● Action item:
Repeat the records below exactly. Omit the pictures.

● Listed records:
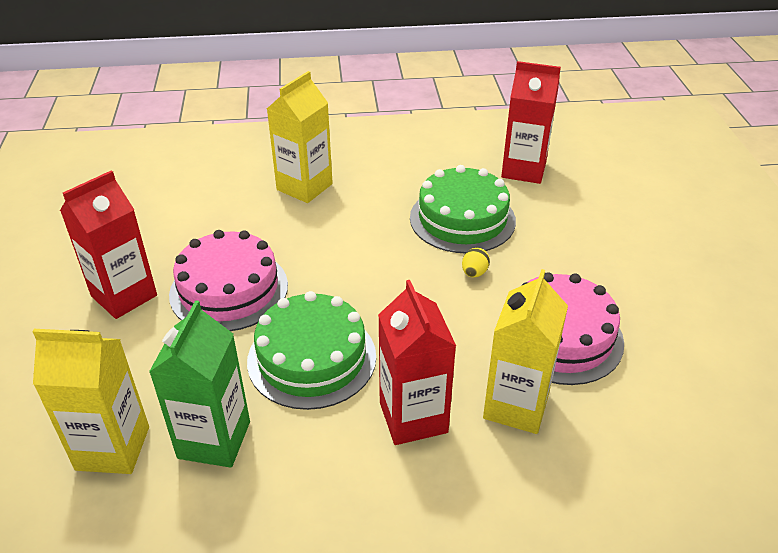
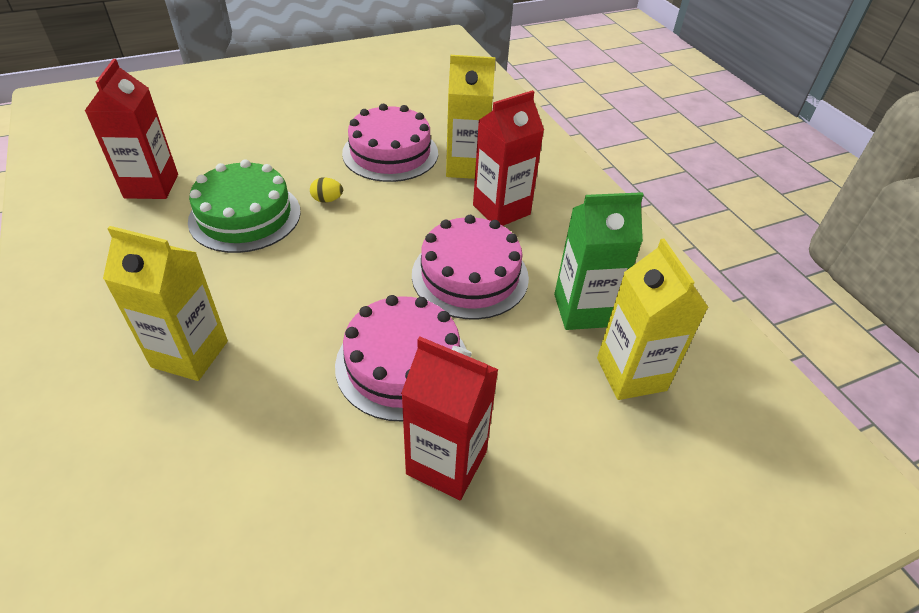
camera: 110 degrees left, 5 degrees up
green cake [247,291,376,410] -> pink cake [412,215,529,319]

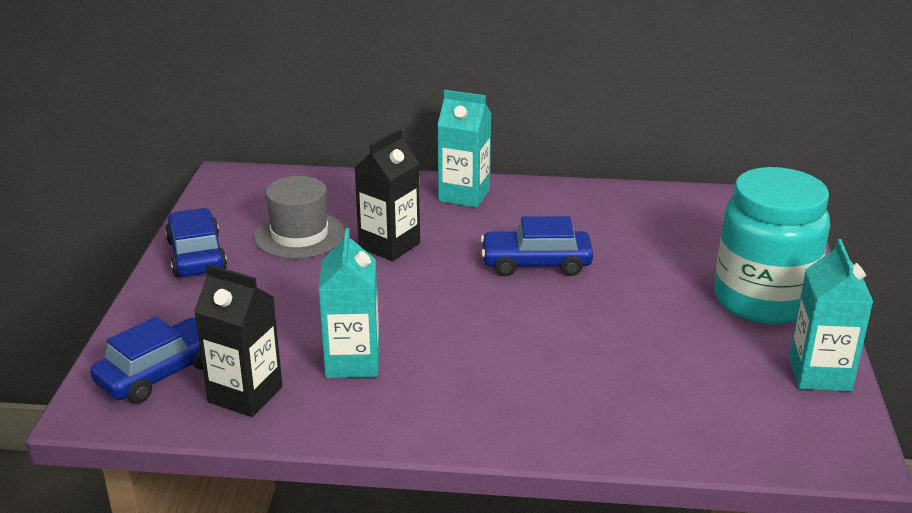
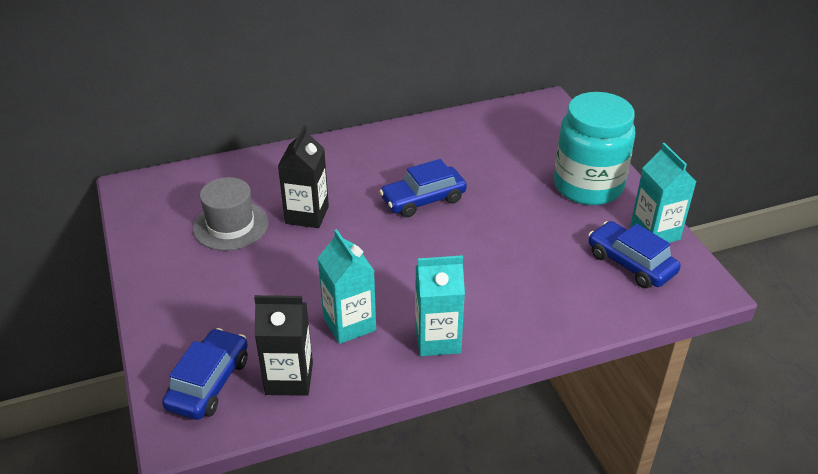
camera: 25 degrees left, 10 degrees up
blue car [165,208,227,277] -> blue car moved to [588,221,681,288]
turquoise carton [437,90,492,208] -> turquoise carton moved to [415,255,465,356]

● Answer box:
camera: 110 degrees left, 5 degrees up
green cake [247,291,376,410] -> pink cake [412,215,529,319]

camera: 25 degrees left, 10 degrees up
blue car [165,208,227,277] -> blue car moved to [588,221,681,288]
turquoise carton [437,90,492,208] -> turquoise carton moved to [415,255,465,356]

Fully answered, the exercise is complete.